▶ _What is being asked_: Rewrite the data from the line holding "eastern [767, 814]" through the end, inclusive, as a Markdown table with the columns No. and Line. Skip blank lines and leave the pictures out.

▶ _Data lines_:
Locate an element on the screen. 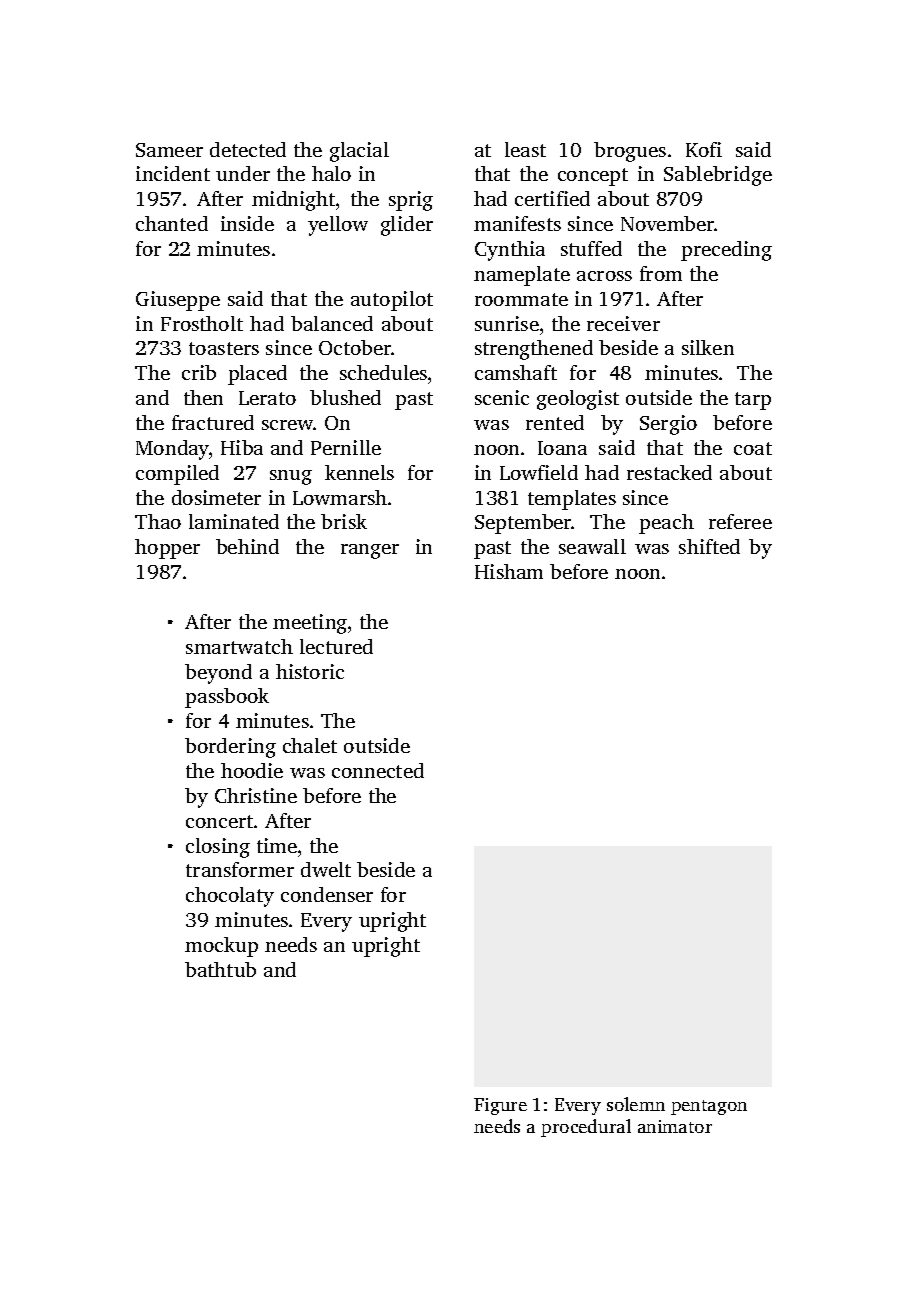  stuffed is located at coordinates (591, 248).
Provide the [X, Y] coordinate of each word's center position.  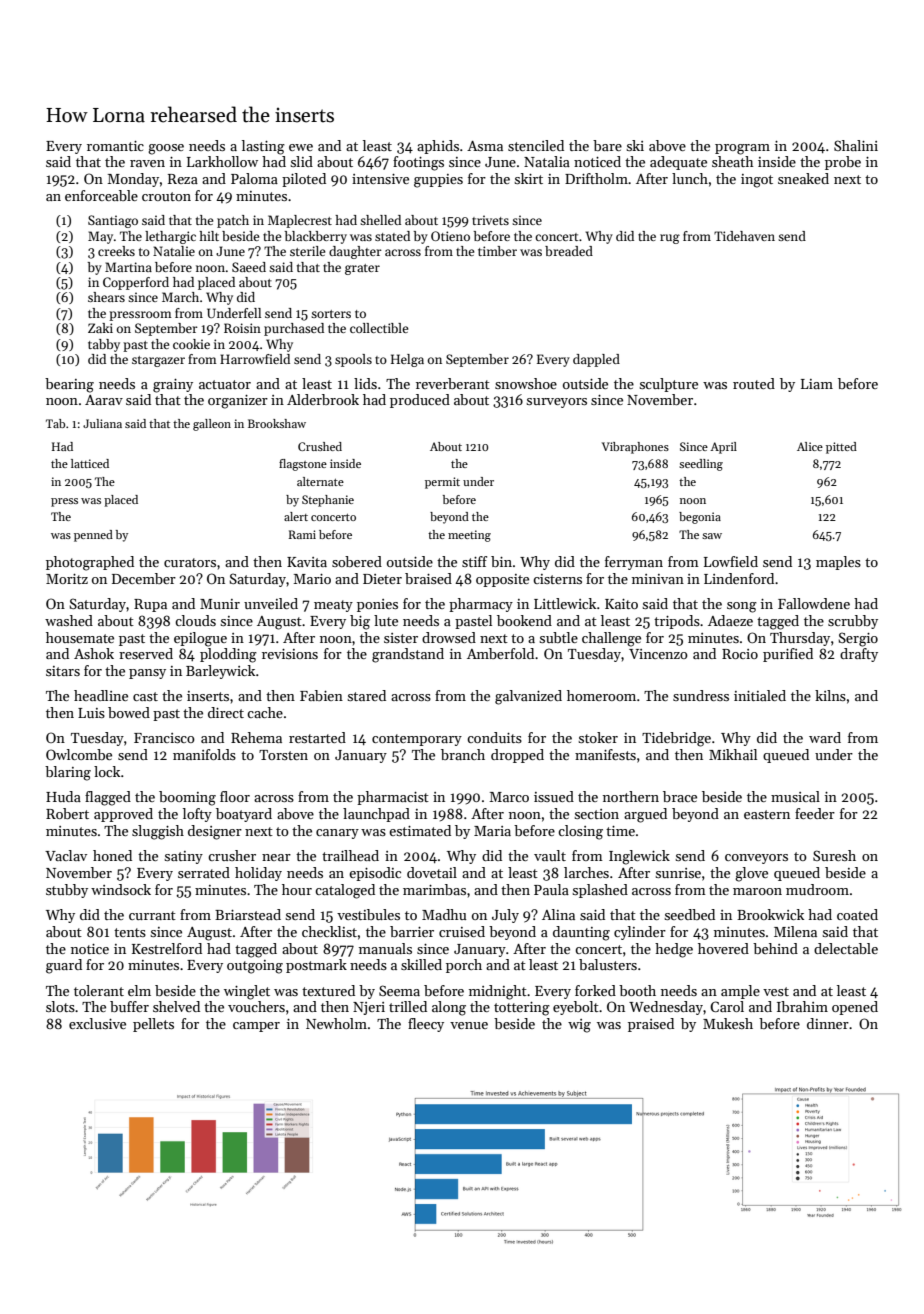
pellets [153, 1025]
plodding [228, 655]
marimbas [434, 889]
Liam [817, 384]
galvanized [528, 697]
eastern [767, 814]
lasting [263, 147]
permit [442, 483]
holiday [258, 874]
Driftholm [596, 178]
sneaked [803, 178]
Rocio [740, 654]
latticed [90, 463]
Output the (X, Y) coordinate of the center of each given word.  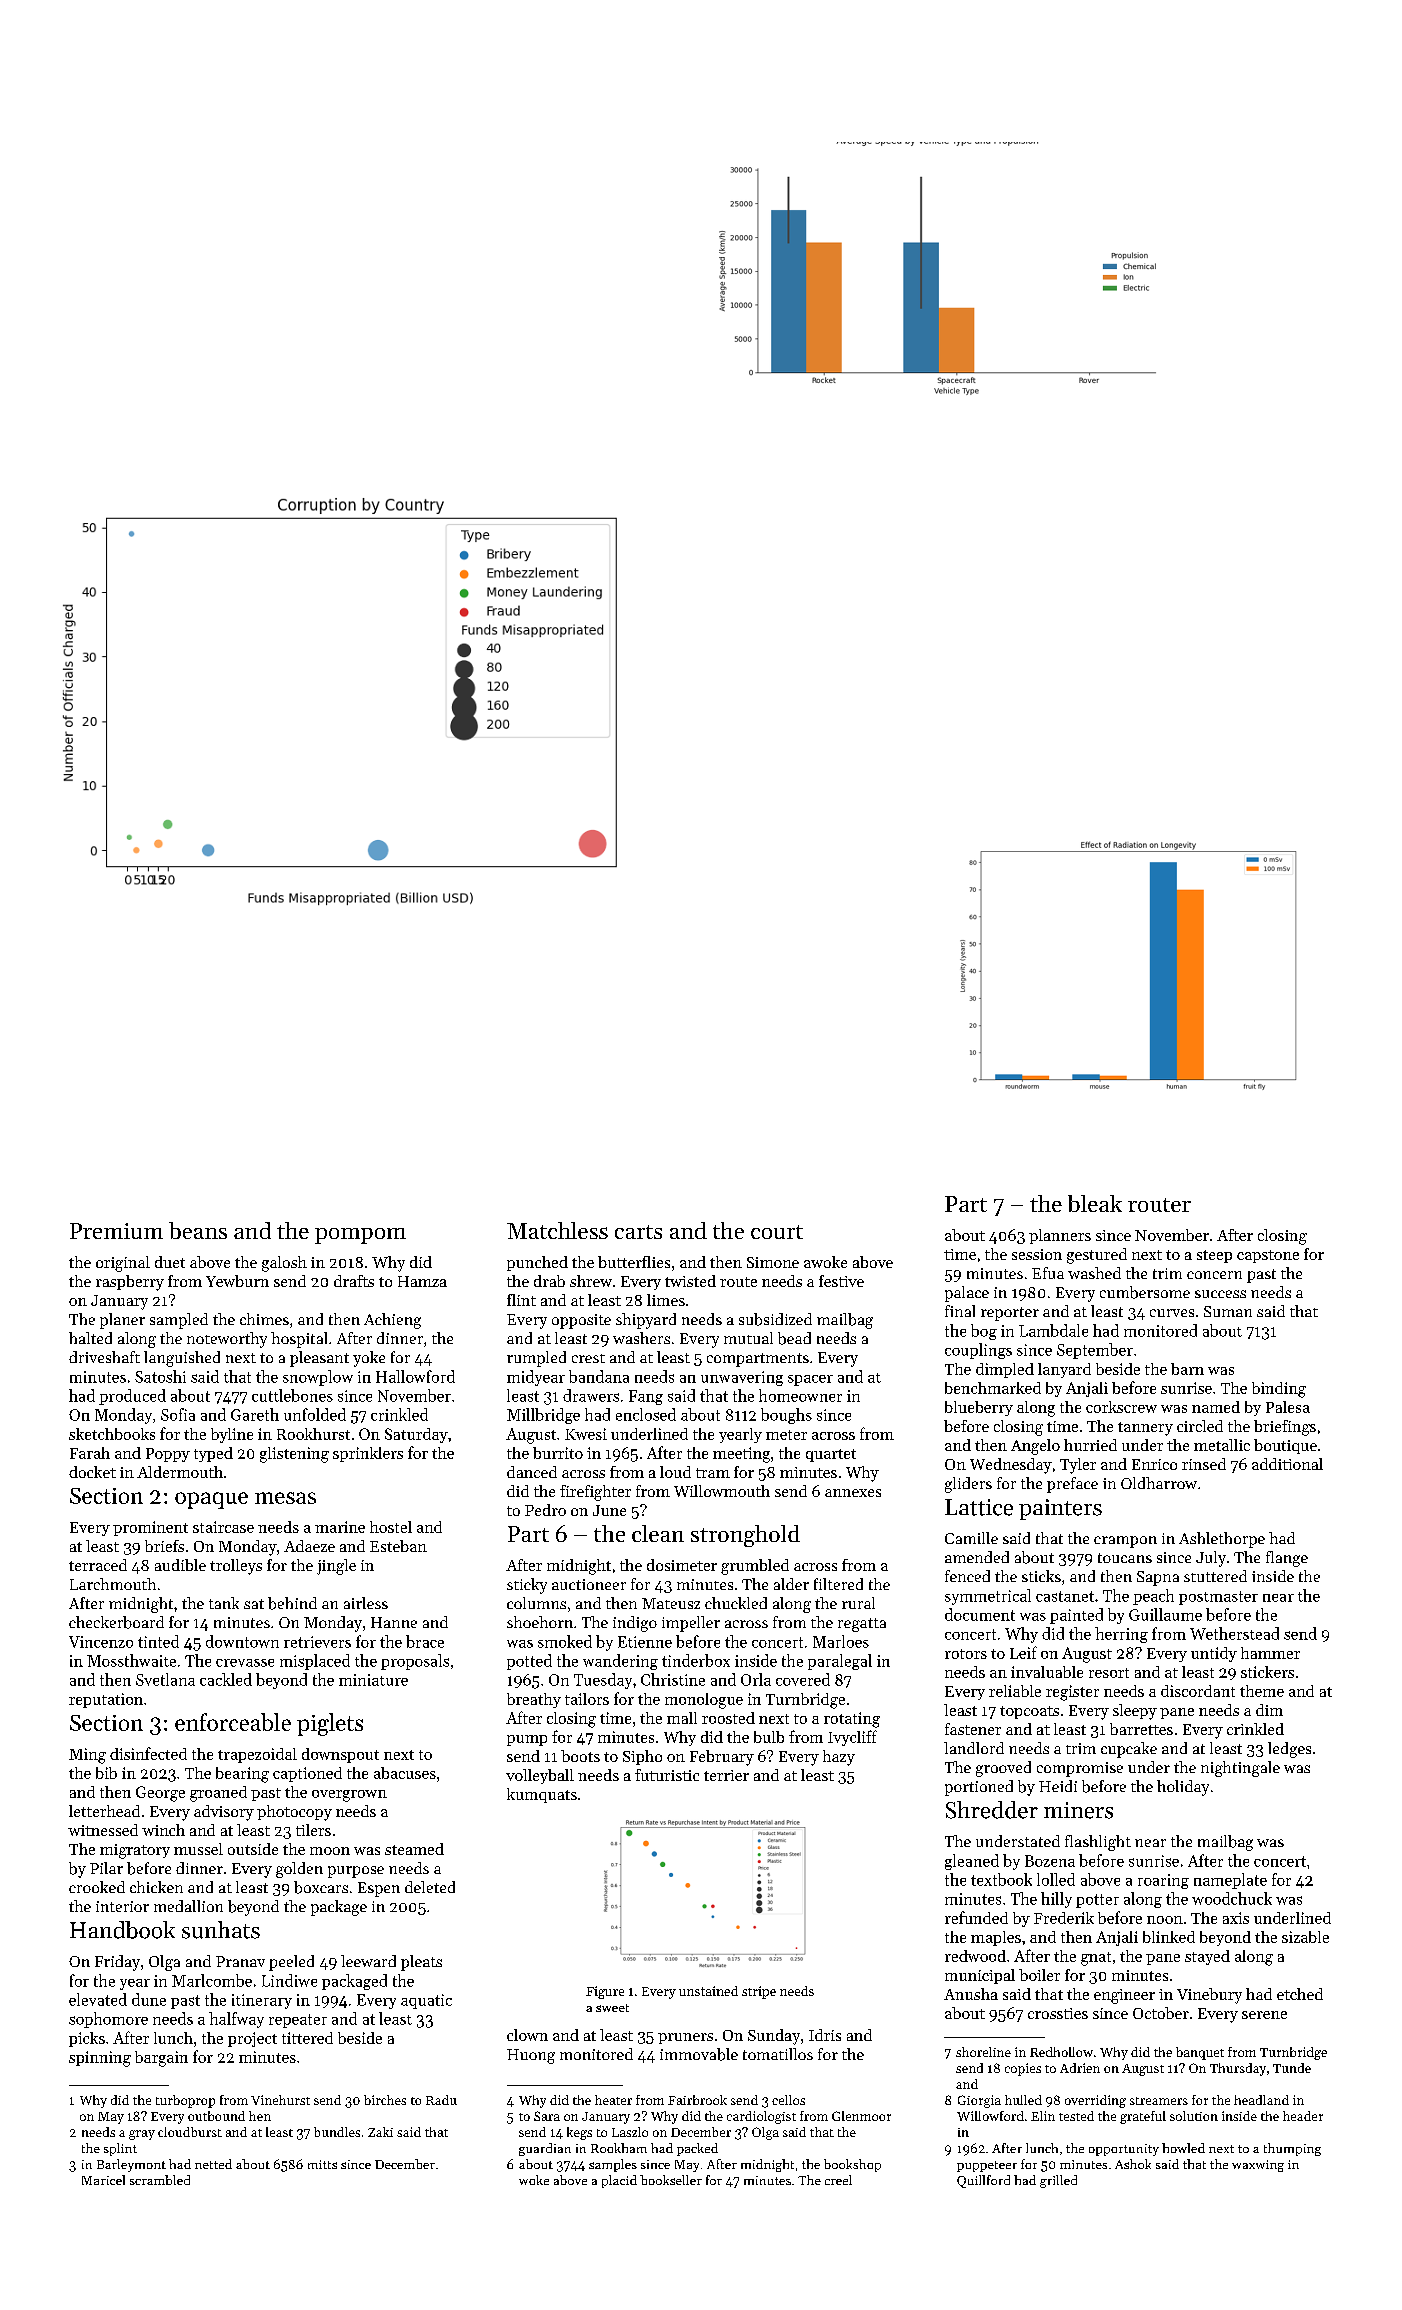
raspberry (130, 1283)
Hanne (394, 1622)
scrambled (160, 2180)
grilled (1058, 2181)
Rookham (619, 2148)
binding (1279, 1390)
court (777, 1232)
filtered (838, 1584)
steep (1214, 1256)
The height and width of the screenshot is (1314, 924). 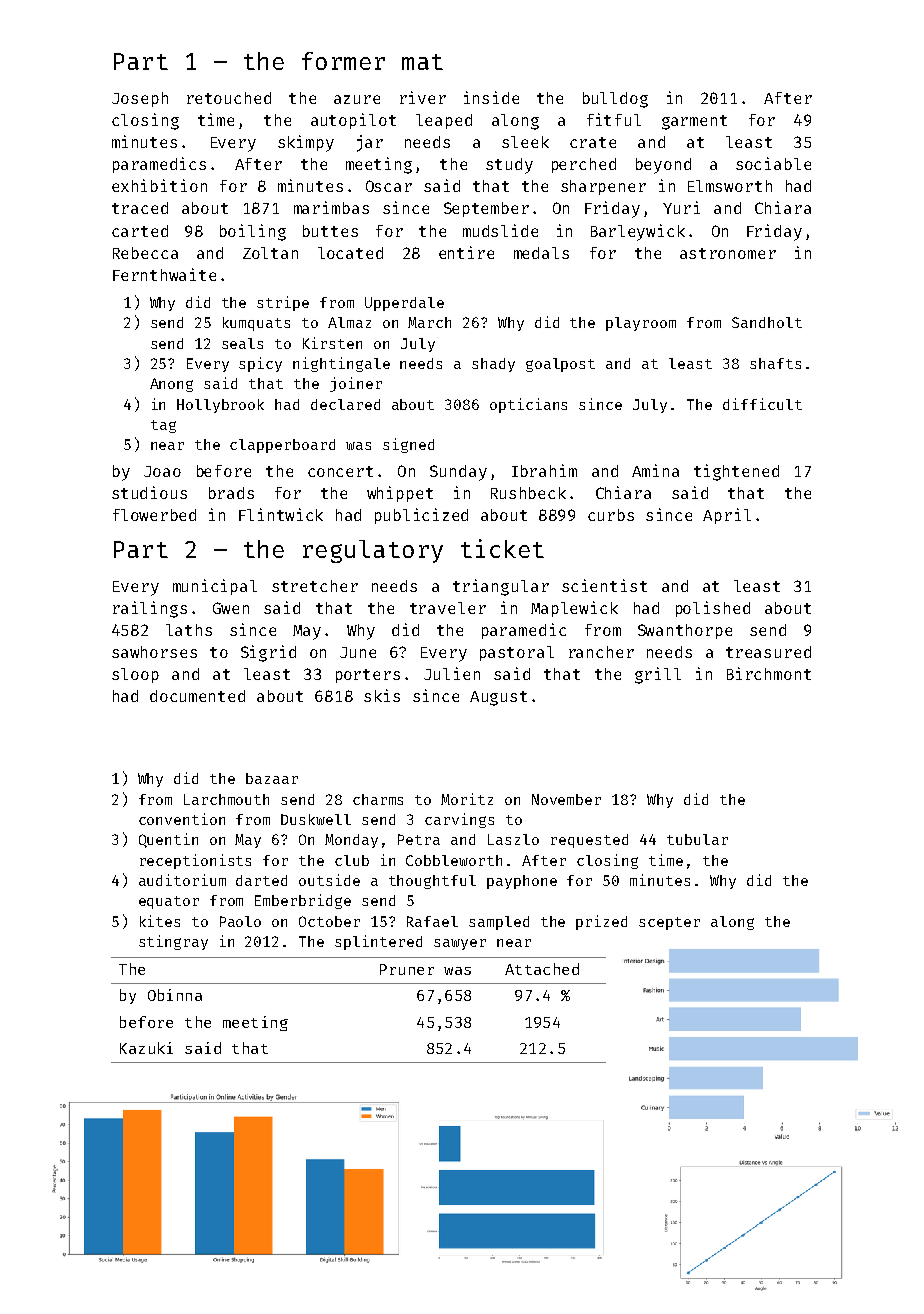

▶ _Solution to this task_:
| No. | Line |
|---|---|
| 1 | eastern [767, 814] |
| 2 | lasting [263, 147] |
| 3 | permit [442, 483] |
| 4 | holiday [258, 874] |
| 5 | Driftholm [596, 178] |
| 6 | sneaked [803, 178] |
| 7 | Rocio [740, 654] |
| 8 | latticed [90, 463] |
| 9 | Output the (X, Y) coordinate of the center of each given word.   |
| 10 | raspberry (130, 1283) |
| 11 | Hanne (394, 1622) |
| 12 | scrambled (160, 2180) |
| 13 | grilled (1058, 2181) |
| 14 | Rookham (619, 2148) |
| 15 | binding (1279, 1390) |
| 16 | court (777, 1232) |
| 17 | filtered (838, 1584) |
| 18 | steep (1214, 1256) |
| 19 | The height and width of the screenshot is (1314, 924).  |